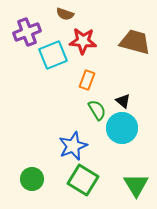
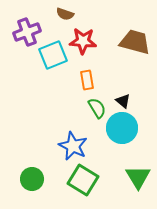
orange rectangle: rotated 30 degrees counterclockwise
green semicircle: moved 2 px up
blue star: rotated 24 degrees counterclockwise
green triangle: moved 2 px right, 8 px up
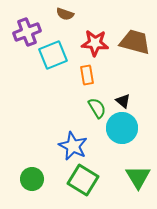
red star: moved 12 px right, 2 px down
orange rectangle: moved 5 px up
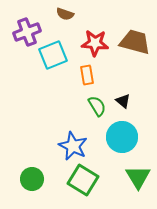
green semicircle: moved 2 px up
cyan circle: moved 9 px down
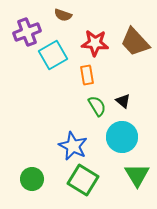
brown semicircle: moved 2 px left, 1 px down
brown trapezoid: rotated 148 degrees counterclockwise
cyan square: rotated 8 degrees counterclockwise
green triangle: moved 1 px left, 2 px up
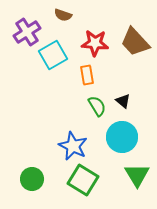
purple cross: rotated 12 degrees counterclockwise
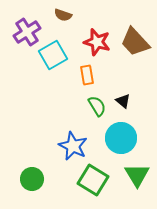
red star: moved 2 px right, 1 px up; rotated 12 degrees clockwise
cyan circle: moved 1 px left, 1 px down
green square: moved 10 px right
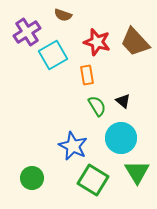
green triangle: moved 3 px up
green circle: moved 1 px up
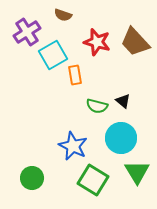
orange rectangle: moved 12 px left
green semicircle: rotated 135 degrees clockwise
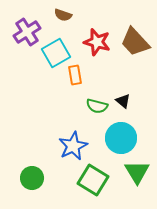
cyan square: moved 3 px right, 2 px up
blue star: rotated 20 degrees clockwise
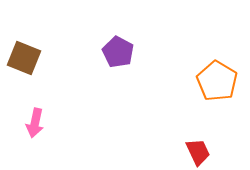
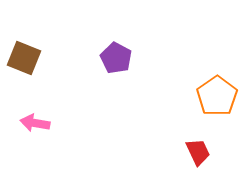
purple pentagon: moved 2 px left, 6 px down
orange pentagon: moved 15 px down; rotated 6 degrees clockwise
pink arrow: rotated 88 degrees clockwise
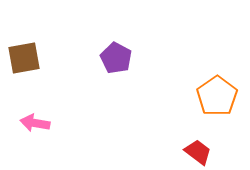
brown square: rotated 32 degrees counterclockwise
red trapezoid: rotated 28 degrees counterclockwise
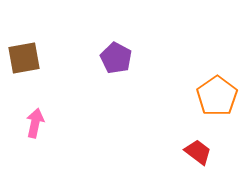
pink arrow: rotated 92 degrees clockwise
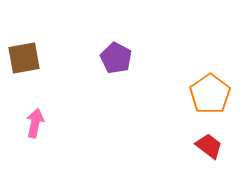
orange pentagon: moved 7 px left, 2 px up
red trapezoid: moved 11 px right, 6 px up
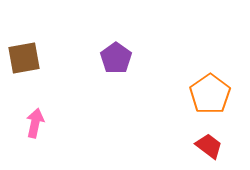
purple pentagon: rotated 8 degrees clockwise
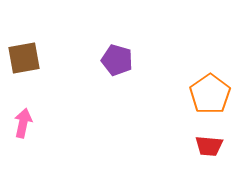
purple pentagon: moved 1 px right, 2 px down; rotated 20 degrees counterclockwise
pink arrow: moved 12 px left
red trapezoid: rotated 148 degrees clockwise
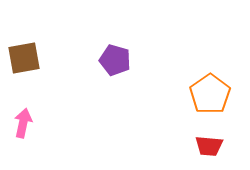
purple pentagon: moved 2 px left
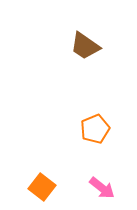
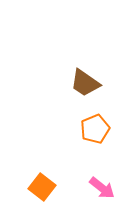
brown trapezoid: moved 37 px down
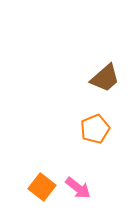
brown trapezoid: moved 20 px right, 5 px up; rotated 76 degrees counterclockwise
pink arrow: moved 24 px left
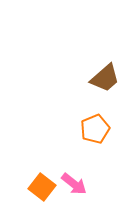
pink arrow: moved 4 px left, 4 px up
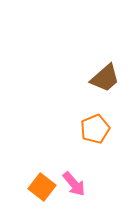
pink arrow: rotated 12 degrees clockwise
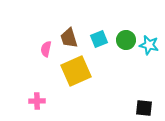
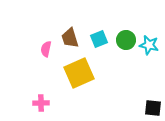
brown trapezoid: moved 1 px right
yellow square: moved 3 px right, 2 px down
pink cross: moved 4 px right, 2 px down
black square: moved 9 px right
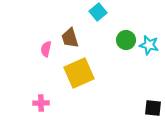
cyan square: moved 1 px left, 27 px up; rotated 18 degrees counterclockwise
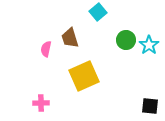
cyan star: rotated 24 degrees clockwise
yellow square: moved 5 px right, 3 px down
black square: moved 3 px left, 2 px up
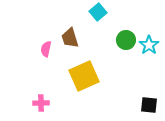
black square: moved 1 px left, 1 px up
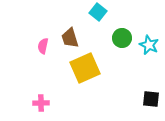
cyan square: rotated 12 degrees counterclockwise
green circle: moved 4 px left, 2 px up
cyan star: rotated 12 degrees counterclockwise
pink semicircle: moved 3 px left, 3 px up
yellow square: moved 1 px right, 8 px up
black square: moved 2 px right, 6 px up
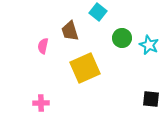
brown trapezoid: moved 7 px up
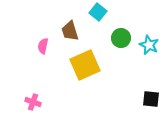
green circle: moved 1 px left
yellow square: moved 3 px up
pink cross: moved 8 px left, 1 px up; rotated 21 degrees clockwise
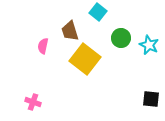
yellow square: moved 6 px up; rotated 28 degrees counterclockwise
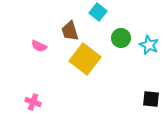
pink semicircle: moved 4 px left; rotated 77 degrees counterclockwise
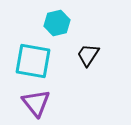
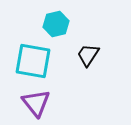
cyan hexagon: moved 1 px left, 1 px down
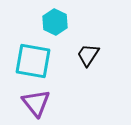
cyan hexagon: moved 1 px left, 2 px up; rotated 20 degrees counterclockwise
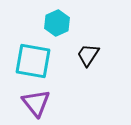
cyan hexagon: moved 2 px right, 1 px down; rotated 10 degrees clockwise
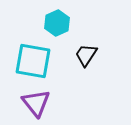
black trapezoid: moved 2 px left
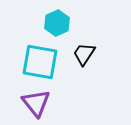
black trapezoid: moved 2 px left, 1 px up
cyan square: moved 7 px right, 1 px down
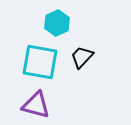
black trapezoid: moved 2 px left, 3 px down; rotated 10 degrees clockwise
purple triangle: moved 2 px down; rotated 36 degrees counterclockwise
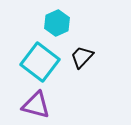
cyan square: rotated 27 degrees clockwise
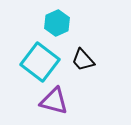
black trapezoid: moved 1 px right, 3 px down; rotated 85 degrees counterclockwise
purple triangle: moved 18 px right, 4 px up
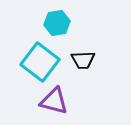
cyan hexagon: rotated 15 degrees clockwise
black trapezoid: rotated 50 degrees counterclockwise
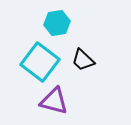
black trapezoid: rotated 45 degrees clockwise
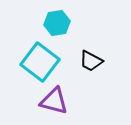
black trapezoid: moved 8 px right, 1 px down; rotated 15 degrees counterclockwise
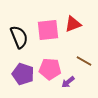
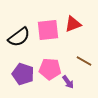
black semicircle: rotated 75 degrees clockwise
purple arrow: rotated 88 degrees counterclockwise
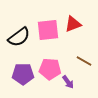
purple pentagon: rotated 20 degrees counterclockwise
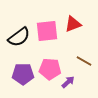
pink square: moved 1 px left, 1 px down
purple arrow: rotated 96 degrees counterclockwise
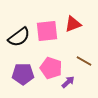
pink pentagon: moved 1 px right, 1 px up; rotated 15 degrees clockwise
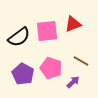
brown line: moved 3 px left
purple pentagon: rotated 30 degrees clockwise
purple arrow: moved 5 px right
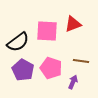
pink square: rotated 10 degrees clockwise
black semicircle: moved 1 px left, 5 px down
brown line: rotated 21 degrees counterclockwise
purple pentagon: moved 4 px up
purple arrow: rotated 24 degrees counterclockwise
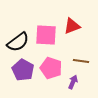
---
Процитируйте дословно фрагмент данных выше от строки, содержащей «black trapezoid: moved 8», до строки, содержащей «purple arrow: rotated 96», включительно. Строки с изображениями в ответ не включайте.

Решение
black trapezoid: moved 8 px right, 1 px down; rotated 15 degrees counterclockwise
black semicircle: rotated 75 degrees clockwise
purple arrow: rotated 88 degrees counterclockwise
purple pentagon: rotated 20 degrees counterclockwise
pink square: moved 1 px left, 1 px down
purple arrow: rotated 96 degrees counterclockwise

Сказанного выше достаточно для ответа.